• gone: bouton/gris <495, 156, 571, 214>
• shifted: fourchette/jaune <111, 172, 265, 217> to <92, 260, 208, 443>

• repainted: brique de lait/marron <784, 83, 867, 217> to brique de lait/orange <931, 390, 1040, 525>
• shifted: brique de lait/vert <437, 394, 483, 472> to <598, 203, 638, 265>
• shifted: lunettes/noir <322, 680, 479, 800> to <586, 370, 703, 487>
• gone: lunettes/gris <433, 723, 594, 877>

TASK TO CARRY OUT
The line with "260, 208, 443>" through the last line of the data: write these out exactly, and no others.

SOLUTION TO THE PROBLEM
• shifted: fourchette/jaune <111, 172, 265, 217> to <92, 260, 208, 443>

• repainted: brique de lait/marron <784, 83, 867, 217> to brique de lait/orange <931, 390, 1040, 525>
• shifted: brique de lait/vert <437, 394, 483, 472> to <598, 203, 638, 265>
• shifted: lunettes/noir <322, 680, 479, 800> to <586, 370, 703, 487>
• gone: lunettes/gris <433, 723, 594, 877>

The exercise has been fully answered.